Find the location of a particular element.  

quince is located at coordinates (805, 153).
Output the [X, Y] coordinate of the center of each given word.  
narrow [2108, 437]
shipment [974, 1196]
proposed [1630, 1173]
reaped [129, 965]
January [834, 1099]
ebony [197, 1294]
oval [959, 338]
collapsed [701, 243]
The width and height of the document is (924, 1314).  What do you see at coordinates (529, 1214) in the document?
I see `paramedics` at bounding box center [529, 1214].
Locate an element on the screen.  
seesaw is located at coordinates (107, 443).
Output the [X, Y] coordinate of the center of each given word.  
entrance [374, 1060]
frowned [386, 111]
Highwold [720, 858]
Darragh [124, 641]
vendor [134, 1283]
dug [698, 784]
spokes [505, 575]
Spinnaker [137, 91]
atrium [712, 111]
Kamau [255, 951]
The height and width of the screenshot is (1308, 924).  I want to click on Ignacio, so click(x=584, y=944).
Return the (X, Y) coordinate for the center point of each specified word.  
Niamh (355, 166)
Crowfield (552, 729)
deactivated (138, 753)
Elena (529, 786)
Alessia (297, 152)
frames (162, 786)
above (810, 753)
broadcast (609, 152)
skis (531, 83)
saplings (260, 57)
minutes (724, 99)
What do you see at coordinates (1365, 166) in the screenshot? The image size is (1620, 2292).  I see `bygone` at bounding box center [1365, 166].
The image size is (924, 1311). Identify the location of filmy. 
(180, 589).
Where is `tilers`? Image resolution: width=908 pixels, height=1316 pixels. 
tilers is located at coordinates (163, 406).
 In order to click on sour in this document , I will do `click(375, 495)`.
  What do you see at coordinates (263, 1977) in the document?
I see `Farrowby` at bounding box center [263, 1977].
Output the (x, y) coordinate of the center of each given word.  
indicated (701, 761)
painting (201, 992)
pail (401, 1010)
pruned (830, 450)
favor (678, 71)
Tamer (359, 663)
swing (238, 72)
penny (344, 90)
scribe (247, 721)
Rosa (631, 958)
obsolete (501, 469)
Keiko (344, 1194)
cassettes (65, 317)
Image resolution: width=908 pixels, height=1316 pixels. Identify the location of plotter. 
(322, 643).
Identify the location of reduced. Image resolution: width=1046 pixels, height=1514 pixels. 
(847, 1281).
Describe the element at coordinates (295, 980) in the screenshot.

### WRITTEN INSTRUCTION
Render every line of the rows above as a Markdown table with the columns Nr and Line. Put the line's position in Nr and the line itself in Line, and leave out blank lines.

### RESPONSE TO THE TASK
| Nr | Line |
|---|---|
| 1 | Find the location of a particular element.   |
| 2 | quince is located at coordinates (805, 153). |
| 3 | Output the [X, Y] coordinate of the center of each given word.   |
| 4 | narrow [2108, 437] |
| 5 | shipment [974, 1196] |
| 6 | proposed [1630, 1173] |
| 7 | reaped [129, 965] |
| 8 | January [834, 1099] |
| 9 | ebony [197, 1294] |
| 10 | oval [959, 338] |
| 11 | collapsed [701, 243] |
| 12 | The width and height of the document is (924, 1314).  What do you see at coordinates (529, 1214) in the document? |
| 13 | I see `paramedics` at bounding box center [529, 1214]. |
| 14 | Locate an element on the screen.   |
| 15 | seesaw is located at coordinates (107, 443). |
| 16 | Output the [X, Y] coordinate of the center of each given word.   |
| 17 | entrance [374, 1060] |
| 18 | frowned [386, 111] |
| 19 | Highwold [720, 858] |
| 20 | Darragh [124, 641] |
| 21 | vendor [134, 1283] |
| 22 | dug [698, 784] |
| 23 | spokes [505, 575] |
| 24 | Spinnaker [137, 91] |
| 25 | atrium [712, 111] |
| 26 | Kamau [255, 951] |
| 27 | The height and width of the screenshot is (1308, 924).  I want to click on Ignacio, so click(x=584, y=944). |
| 28 | Return the (X, Y) coordinate for the center point of each specified word.   |
| 29 | Niamh (355, 166) |
| 30 | Crowfield (552, 729) |
| 31 | deactivated (138, 753) |
| 32 | Elena (529, 786) |
| 33 | Alessia (297, 152) |
| 34 | frames (162, 786) |
| 35 | above (810, 753) |
| 36 | broadcast (609, 152) |
| 37 | skis (531, 83) |
| 38 | saplings (260, 57) |
| 39 | minutes (724, 99) |
| 40 | What do you see at coordinates (1365, 166) in the screenshot? The image size is (1620, 2292).  I see `bygone` at bounding box center [1365, 166]. |
| 41 | The image size is (924, 1311). Identify the location of filmy.  |
| 42 | (180, 589). |
| 43 | Where is `tilers`? Image resolution: width=908 pixels, height=1316 pixels.  |
| 44 | tilers is located at coordinates (163, 406). |
| 45 |  In order to click on sour in this document , I will do `click(375, 495)`. |
| 46 |   What do you see at coordinates (263, 1977) in the document? |
| 47 | I see `Farrowby` at bounding box center [263, 1977]. |
| 48 | Output the (x, y) coordinate of the center of each given word.   |
| 49 | indicated (701, 761) |
| 50 | painting (201, 992) |
| 51 | pail (401, 1010) |
| 52 | pruned (830, 450) |
| 53 | favor (678, 71) |
| 54 | Tamer (359, 663) |
| 55 | swing (238, 72) |
| 56 | penny (344, 90) |
| 57 | scribe (247, 721) |
| 58 | Rosa (631, 958) |
| 59 | obsolete (501, 469) |
| 60 | Keiko (344, 1194) |
| 61 | cassettes (65, 317) |
| 62 | Image resolution: width=908 pixels, height=1316 pixels. Identify the location of plotter.  |
| 63 | (322, 643). |
| 64 | Identify the location of reduced. Image resolution: width=1046 pixels, height=1514 pixels.  |
| 65 | (847, 1281). |
| 66 | Describe the element at coordinates (295, 980) in the screenshot. |